The answer should be one number only, namely how many lines of the records hold the word "purple".

═══ Material for the task ═══

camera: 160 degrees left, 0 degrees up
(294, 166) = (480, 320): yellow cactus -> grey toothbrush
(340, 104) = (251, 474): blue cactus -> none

═══
═══ Material for the task ═══

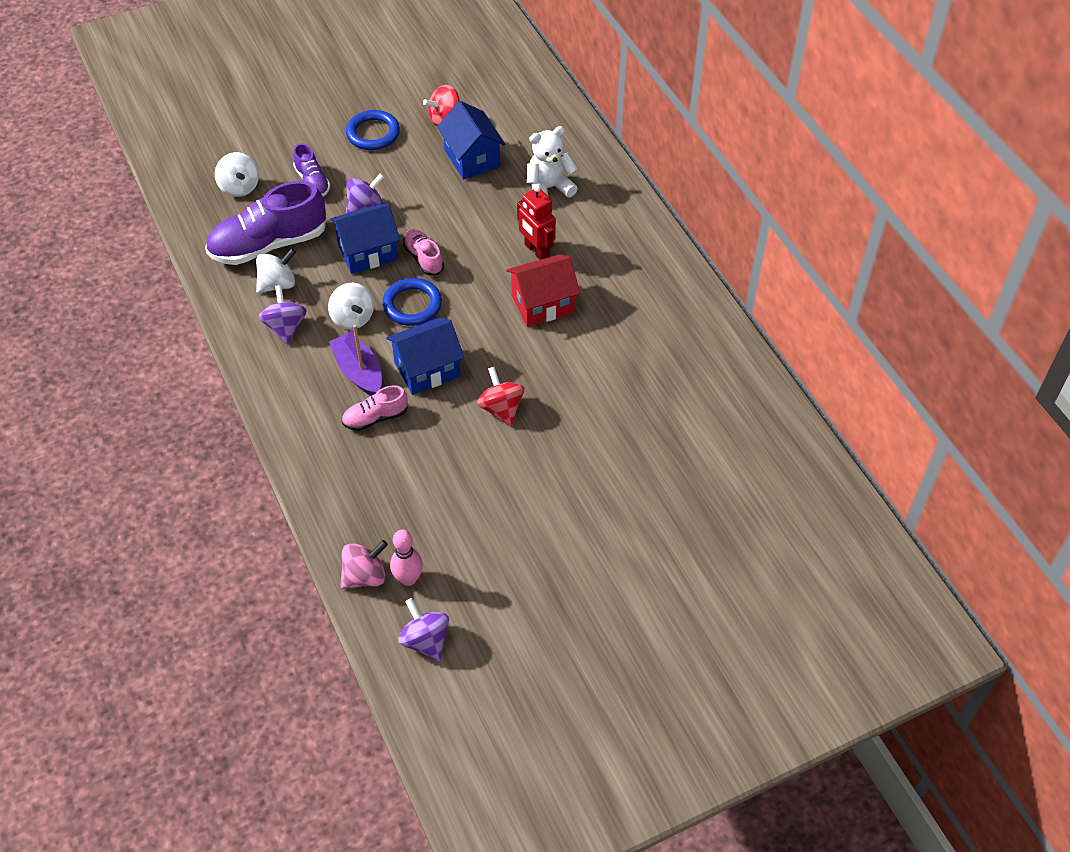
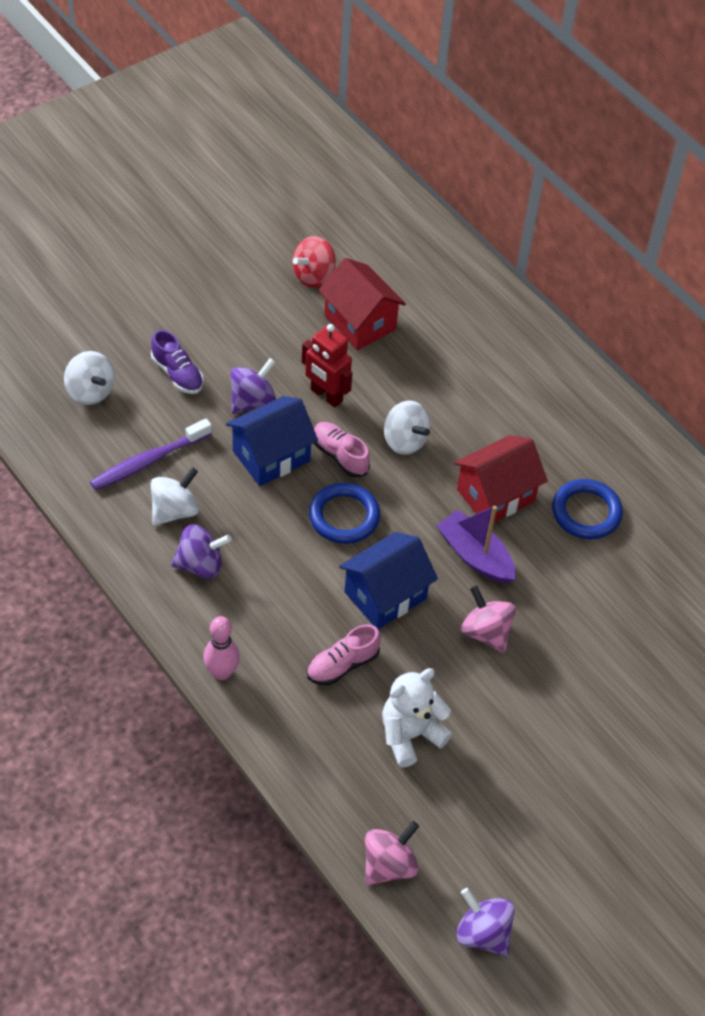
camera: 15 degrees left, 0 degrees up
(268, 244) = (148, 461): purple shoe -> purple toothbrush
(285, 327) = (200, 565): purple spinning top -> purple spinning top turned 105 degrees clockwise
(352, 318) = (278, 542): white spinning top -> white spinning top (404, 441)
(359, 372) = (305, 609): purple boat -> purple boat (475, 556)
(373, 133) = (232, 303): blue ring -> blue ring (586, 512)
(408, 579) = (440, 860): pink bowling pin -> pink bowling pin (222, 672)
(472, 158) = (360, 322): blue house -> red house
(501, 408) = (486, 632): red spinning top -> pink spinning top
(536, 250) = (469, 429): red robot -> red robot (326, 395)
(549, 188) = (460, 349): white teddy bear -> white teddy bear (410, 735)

═══
═══ Material for the task ═══

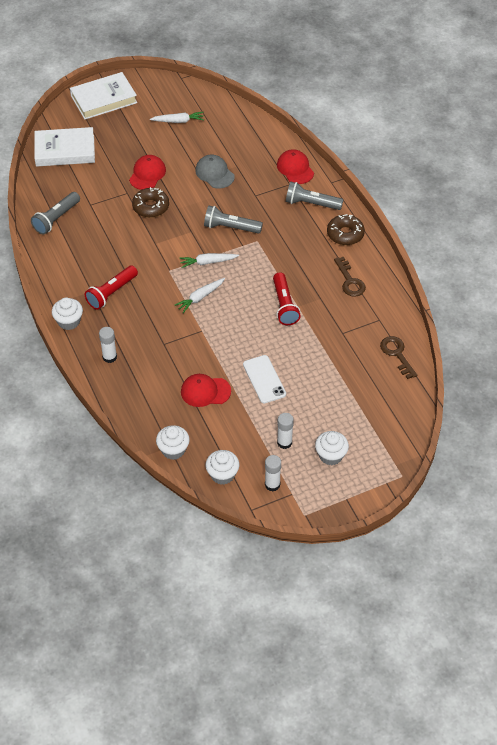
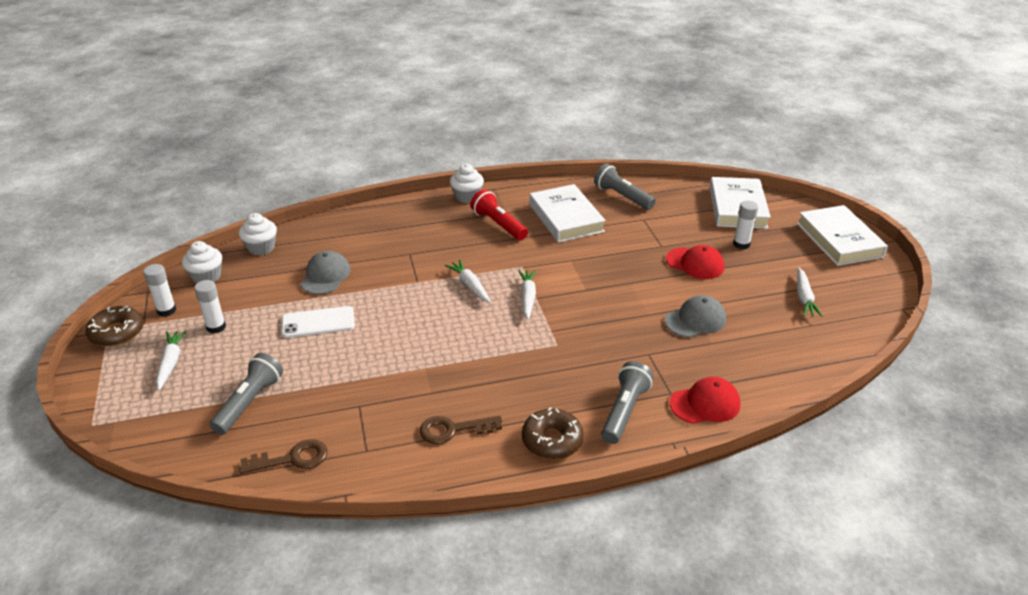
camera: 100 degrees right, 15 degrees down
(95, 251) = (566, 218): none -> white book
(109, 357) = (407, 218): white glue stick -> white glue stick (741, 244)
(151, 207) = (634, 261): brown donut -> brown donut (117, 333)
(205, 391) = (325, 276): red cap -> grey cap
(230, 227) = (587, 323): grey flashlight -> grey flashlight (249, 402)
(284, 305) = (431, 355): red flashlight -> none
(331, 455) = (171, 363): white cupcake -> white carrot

═══

Your solution:
3